◆ Task goal: This exercise calls for retyping every line below exactly, with the images omitted.

◆ Provided material:
-------

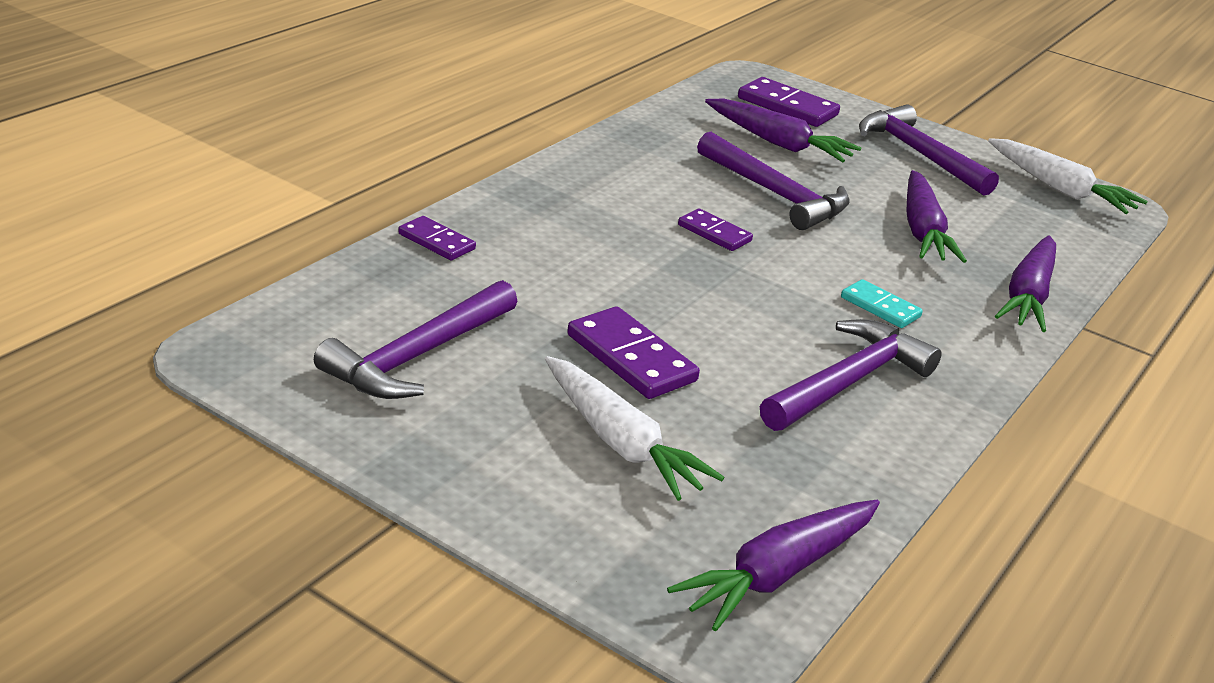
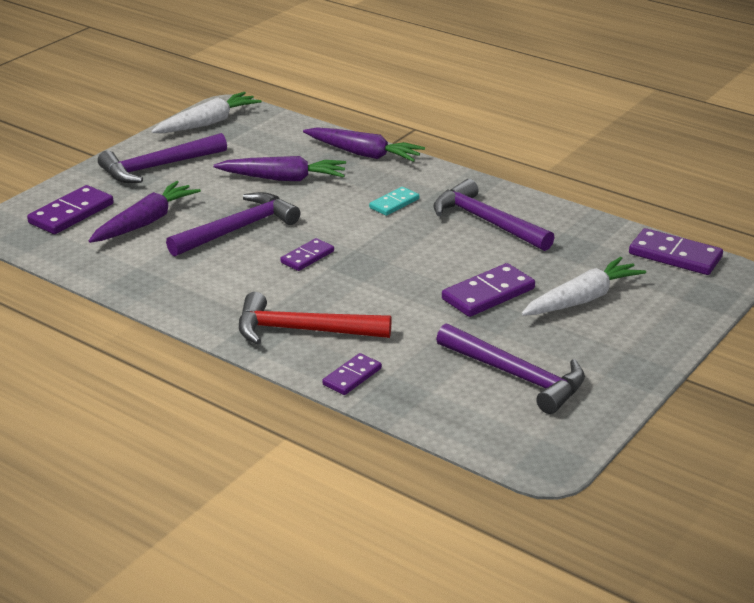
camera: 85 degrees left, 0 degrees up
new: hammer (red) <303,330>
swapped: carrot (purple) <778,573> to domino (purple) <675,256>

-------

◆ Solved problem:
camera: 85 degrees left, 0 degrees up
new: hammer (red) <303,330>
swapped: carrot (purple) <778,573> to domino (purple) <675,256>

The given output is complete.